§ **Aim of the task**: Please return each record below exactly, with nothing left out.

§ **Colored object listings**:
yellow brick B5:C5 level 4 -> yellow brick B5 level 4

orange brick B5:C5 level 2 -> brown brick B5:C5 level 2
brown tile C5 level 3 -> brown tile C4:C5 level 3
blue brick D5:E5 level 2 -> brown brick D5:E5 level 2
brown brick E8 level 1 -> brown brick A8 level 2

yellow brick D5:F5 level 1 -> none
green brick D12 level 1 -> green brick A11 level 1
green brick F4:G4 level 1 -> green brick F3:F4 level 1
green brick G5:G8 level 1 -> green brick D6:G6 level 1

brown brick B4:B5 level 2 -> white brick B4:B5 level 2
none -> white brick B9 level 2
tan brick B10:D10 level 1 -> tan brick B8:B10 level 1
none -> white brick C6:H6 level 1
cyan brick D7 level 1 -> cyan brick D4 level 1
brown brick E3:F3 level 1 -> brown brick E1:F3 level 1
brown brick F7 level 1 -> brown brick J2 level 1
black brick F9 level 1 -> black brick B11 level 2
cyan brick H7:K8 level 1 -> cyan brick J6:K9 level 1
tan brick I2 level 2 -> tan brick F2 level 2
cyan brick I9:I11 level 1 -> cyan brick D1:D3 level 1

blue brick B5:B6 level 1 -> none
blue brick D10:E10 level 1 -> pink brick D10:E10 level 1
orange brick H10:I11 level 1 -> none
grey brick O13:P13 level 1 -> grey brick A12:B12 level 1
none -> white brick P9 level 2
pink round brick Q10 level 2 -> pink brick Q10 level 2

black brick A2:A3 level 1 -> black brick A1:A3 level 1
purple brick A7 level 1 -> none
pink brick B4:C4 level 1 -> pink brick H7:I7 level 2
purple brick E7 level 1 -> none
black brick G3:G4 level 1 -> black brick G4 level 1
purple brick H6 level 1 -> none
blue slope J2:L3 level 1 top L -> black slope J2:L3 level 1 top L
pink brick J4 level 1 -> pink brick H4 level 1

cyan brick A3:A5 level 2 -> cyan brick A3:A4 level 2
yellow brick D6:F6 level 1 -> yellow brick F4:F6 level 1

§ **Answer box**:
yellow brick B5:C5 level 4 -> yellow brick B5 level 4

orange brick B5:C5 level 2 -> brown brick B5:C5 level 2
brown tile C5 level 3 -> brown tile C4:C5 level 3
blue brick D5:E5 level 2 -> brown brick D5:E5 level 2
brown brick E8 level 1 -> brown brick A8 level 2

yellow brick D5:F5 level 1 -> none
green brick D12 level 1 -> green brick A11 level 1
green brick F4:G4 level 1 -> green brick F3:F4 level 1
green brick G5:G8 level 1 -> green brick D6:G6 level 1

brown brick B4:B5 level 2 -> white brick B4:B5 level 2
none -> white brick B9 level 2
tan brick B10:D10 level 1 -> tan brick B8:B10 level 1
none -> white brick C6:H6 level 1
cyan brick D7 level 1 -> cyan brick D4 level 1
brown brick E3:F3 level 1 -> brown brick E1:F3 level 1
brown brick F7 level 1 -> brown brick J2 level 1
black brick F9 level 1 -> black brick B11 level 2
cyan brick H7:K8 level 1 -> cyan brick J6:K9 level 1
tan brick I2 level 2 -> tan brick F2 level 2
cyan brick I9:I11 level 1 -> cyan brick D1:D3 level 1

blue brick B5:B6 level 1 -> none
blue brick D10:E10 level 1 -> pink brick D10:E10 level 1
orange brick H10:I11 level 1 -> none
grey brick O13:P13 level 1 -> grey brick A12:B12 level 1
none -> white brick P9 level 2
pink round brick Q10 level 2 -> pink brick Q10 level 2

black brick A2:A3 level 1 -> black brick A1:A3 level 1
purple brick A7 level 1 -> none
pink brick B4:C4 level 1 -> pink brick H7:I7 level 2
purple brick E7 level 1 -> none
black brick G3:G4 level 1 -> black brick G4 level 1
purple brick H6 level 1 -> none
blue slope J2:L3 level 1 top L -> black slope J2:L3 level 1 top L
pink brick J4 level 1 -> pink brick H4 level 1

cyan brick A3:A5 level 2 -> cyan brick A3:A4 level 2
yellow brick D6:F6 level 1 -> yellow brick F4:F6 level 1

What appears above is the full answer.